WRITTEN TASK
Could you copy exactly the lines from the start of the records through the one containing "lime 1x2 brick [557,269,632,339]", both included, and leave out the pictures?

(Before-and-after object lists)
########################################

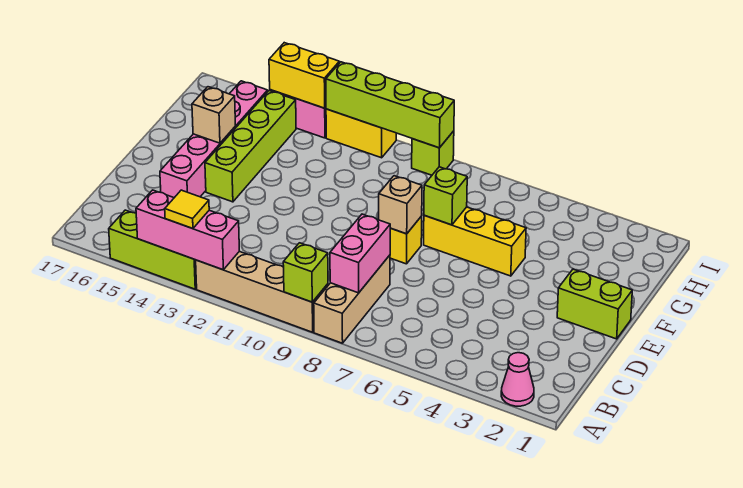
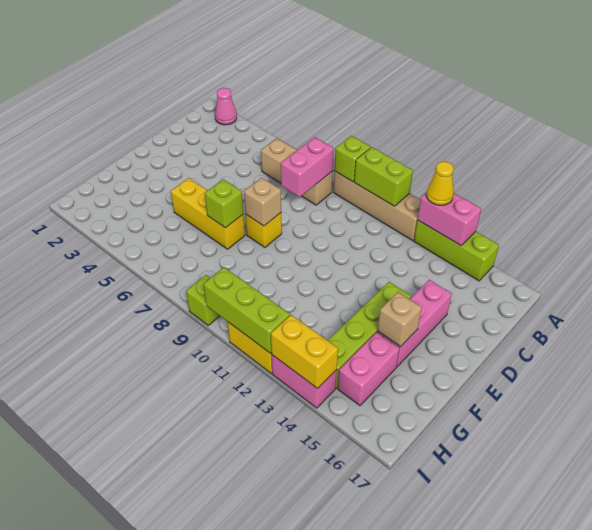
tan 1x3 brick [314,255,390,343] -> tan 1x3 brick turned to [261,138,333,205]
pink 1x3 brick [136,190,239,270] -> pink 1x2 brick [417,192,481,245]
yellow 1x1 tile [165,190,209,229] -> yellow 1x1 cone [426,162,454,205]
lime 1x2 brick [557,269,632,339] -> lime 1x2 brick moved to [354,147,413,206]
lime 1x4 brick [326,62,454,148] -> lime 1x3 brick [204,267,290,353]

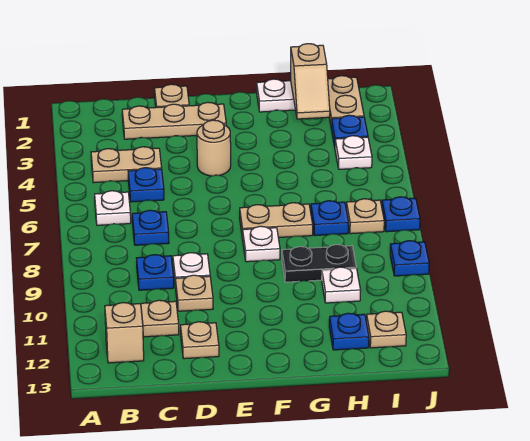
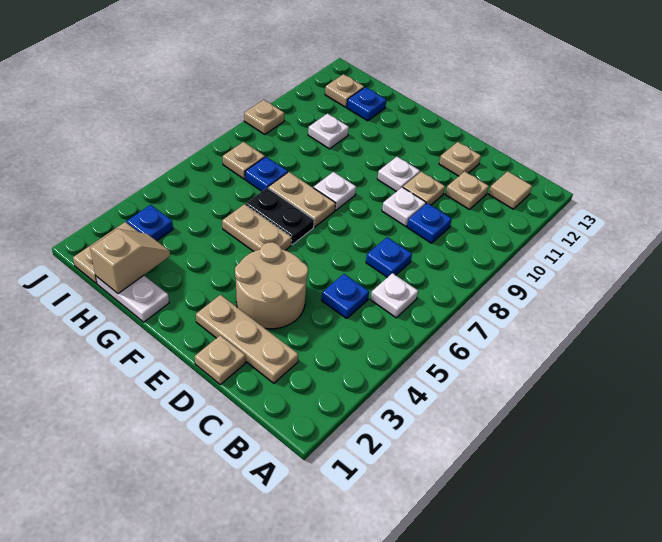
tan 1x2 plate [91,147,162,183] -> tan 1x2 plate moved to [222,204,292,252]
tan 1x1 brick [105,303,144,363] -> tan 1x1 tile [489,171,532,209]
tan 1x1 round brick [197,120,231,176] -> tan 2x2 round brick [235,242,308,329]
black 1x2 plate [282,245,356,282] -> black 1x2 plate moved to [246,188,314,245]
white 1x1 plate [335,136,372,169] -> white 1x1 plate moved to [377,157,420,192]
blue 1x1 plate [382,197,420,232] -> none
blue 1x1 plate [390,241,429,276] -> tan 1x1 plate [244,100,284,134]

########################################

RESULT OF THE TASK
tan 1x3 brick [314,255,390,343] -> tan 1x3 brick turned to [261,138,333,205]
pink 1x3 brick [136,190,239,270] -> pink 1x2 brick [417,192,481,245]
yellow 1x1 tile [165,190,209,229] -> yellow 1x1 cone [426,162,454,205]
lime 1x2 brick [557,269,632,339] -> lime 1x2 brick moved to [354,147,413,206]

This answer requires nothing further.